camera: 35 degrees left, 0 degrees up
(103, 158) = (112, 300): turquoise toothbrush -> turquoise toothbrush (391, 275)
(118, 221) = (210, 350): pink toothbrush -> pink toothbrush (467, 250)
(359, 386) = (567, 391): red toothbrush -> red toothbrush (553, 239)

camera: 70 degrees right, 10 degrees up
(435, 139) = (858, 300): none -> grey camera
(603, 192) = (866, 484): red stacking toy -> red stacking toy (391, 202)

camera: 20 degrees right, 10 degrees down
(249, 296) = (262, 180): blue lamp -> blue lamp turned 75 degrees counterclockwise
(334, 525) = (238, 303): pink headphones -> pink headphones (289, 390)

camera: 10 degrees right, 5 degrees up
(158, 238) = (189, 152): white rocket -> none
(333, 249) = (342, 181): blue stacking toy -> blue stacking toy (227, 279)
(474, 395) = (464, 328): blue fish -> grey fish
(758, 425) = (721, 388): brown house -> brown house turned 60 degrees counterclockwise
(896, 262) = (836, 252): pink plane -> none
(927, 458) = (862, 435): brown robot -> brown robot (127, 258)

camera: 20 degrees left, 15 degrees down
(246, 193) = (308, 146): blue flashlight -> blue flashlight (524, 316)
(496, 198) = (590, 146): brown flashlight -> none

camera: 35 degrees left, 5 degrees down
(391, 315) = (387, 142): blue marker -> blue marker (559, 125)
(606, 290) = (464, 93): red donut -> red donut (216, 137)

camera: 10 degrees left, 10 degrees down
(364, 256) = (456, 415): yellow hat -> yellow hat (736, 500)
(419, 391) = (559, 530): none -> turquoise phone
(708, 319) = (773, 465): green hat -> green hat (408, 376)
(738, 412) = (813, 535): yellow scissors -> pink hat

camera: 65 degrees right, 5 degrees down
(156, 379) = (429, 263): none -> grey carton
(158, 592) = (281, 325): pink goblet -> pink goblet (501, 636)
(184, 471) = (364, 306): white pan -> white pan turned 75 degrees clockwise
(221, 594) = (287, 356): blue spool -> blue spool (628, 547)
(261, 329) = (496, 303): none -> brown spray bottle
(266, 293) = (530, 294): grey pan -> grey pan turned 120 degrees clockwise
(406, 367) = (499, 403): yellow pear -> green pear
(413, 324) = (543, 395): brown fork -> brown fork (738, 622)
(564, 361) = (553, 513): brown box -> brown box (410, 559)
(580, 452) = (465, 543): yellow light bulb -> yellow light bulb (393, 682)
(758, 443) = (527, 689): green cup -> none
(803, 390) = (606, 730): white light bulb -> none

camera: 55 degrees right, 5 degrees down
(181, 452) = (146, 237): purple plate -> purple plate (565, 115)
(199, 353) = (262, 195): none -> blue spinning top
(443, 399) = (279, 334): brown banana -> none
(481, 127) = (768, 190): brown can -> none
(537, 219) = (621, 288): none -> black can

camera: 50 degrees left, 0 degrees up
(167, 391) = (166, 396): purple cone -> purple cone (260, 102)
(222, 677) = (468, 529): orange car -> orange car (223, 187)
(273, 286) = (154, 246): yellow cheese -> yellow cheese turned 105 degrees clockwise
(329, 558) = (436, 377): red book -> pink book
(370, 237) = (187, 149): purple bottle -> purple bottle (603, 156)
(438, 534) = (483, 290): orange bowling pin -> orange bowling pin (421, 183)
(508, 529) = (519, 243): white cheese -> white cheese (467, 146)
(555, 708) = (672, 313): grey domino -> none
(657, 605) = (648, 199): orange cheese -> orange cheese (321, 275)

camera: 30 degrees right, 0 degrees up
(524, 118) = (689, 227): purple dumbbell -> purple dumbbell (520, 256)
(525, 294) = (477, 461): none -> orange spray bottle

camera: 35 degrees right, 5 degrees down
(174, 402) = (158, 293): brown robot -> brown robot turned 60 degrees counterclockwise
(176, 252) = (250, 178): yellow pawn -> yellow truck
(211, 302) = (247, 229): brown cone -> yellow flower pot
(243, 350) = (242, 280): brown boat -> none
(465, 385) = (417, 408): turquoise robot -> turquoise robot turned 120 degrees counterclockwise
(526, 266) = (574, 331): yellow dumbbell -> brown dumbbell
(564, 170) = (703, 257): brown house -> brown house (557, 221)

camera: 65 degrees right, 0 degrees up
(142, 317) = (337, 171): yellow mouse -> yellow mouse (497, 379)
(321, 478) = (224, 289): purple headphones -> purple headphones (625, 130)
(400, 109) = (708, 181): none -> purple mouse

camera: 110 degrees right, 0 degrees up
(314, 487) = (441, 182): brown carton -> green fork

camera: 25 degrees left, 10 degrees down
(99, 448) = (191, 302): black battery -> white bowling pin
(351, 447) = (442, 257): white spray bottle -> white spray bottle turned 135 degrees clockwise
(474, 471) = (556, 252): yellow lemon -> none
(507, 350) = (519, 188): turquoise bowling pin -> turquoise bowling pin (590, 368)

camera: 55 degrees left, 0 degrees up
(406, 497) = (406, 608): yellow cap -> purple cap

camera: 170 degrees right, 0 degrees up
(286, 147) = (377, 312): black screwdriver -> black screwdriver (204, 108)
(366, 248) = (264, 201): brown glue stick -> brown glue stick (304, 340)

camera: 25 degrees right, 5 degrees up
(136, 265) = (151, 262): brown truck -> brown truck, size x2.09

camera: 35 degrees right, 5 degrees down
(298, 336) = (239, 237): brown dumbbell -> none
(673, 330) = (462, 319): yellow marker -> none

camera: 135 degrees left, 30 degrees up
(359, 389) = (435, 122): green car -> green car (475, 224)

+ + + + +

YOUR ASSIGNMENT
Retype exactly the lines of the data above that fall between the line with "(221, 594) = (287, 356): blue" and the line with "(555, 708) = (672, 313): grey domino -> none", inclusive, and add nothing.

TASK RESPONSE
(221, 594) = (287, 356): blue spool -> blue spool (628, 547)
(261, 329) = (496, 303): none -> brown spray bottle
(266, 293) = (530, 294): grey pan -> grey pan turned 120 degrees clockwise
(406, 367) = (499, 403): yellow pear -> green pear
(413, 324) = (543, 395): brown fork -> brown fork (738, 622)
(564, 361) = (553, 513): brown box -> brown box (410, 559)
(580, 452) = (465, 543): yellow light bulb -> yellow light bulb (393, 682)
(758, 443) = (527, 689): green cup -> none
(803, 390) = (606, 730): white light bulb -> none

camera: 55 degrees right, 5 degrees down
(181, 452) = (146, 237): purple plate -> purple plate (565, 115)
(199, 353) = (262, 195): none -> blue spinning top
(443, 399) = (279, 334): brown banana -> none
(481, 127) = (768, 190): brown can -> none
(537, 219) = (621, 288): none -> black can

camera: 50 degrees left, 0 degrees up
(167, 391) = (166, 396): purple cone -> purple cone (260, 102)
(222, 677) = (468, 529): orange car -> orange car (223, 187)
(273, 286) = (154, 246): yellow cheese -> yellow cheese turned 105 degrees clockwise
(329, 558) = (436, 377): red book -> pink book
(370, 237) = (187, 149): purple bottle -> purple bottle (603, 156)
(438, 534) = (483, 290): orange bowling pin -> orange bowling pin (421, 183)
(508, 529) = (519, 243): white cheese -> white cheese (467, 146)
(555, 708) = (672, 313): grey domino -> none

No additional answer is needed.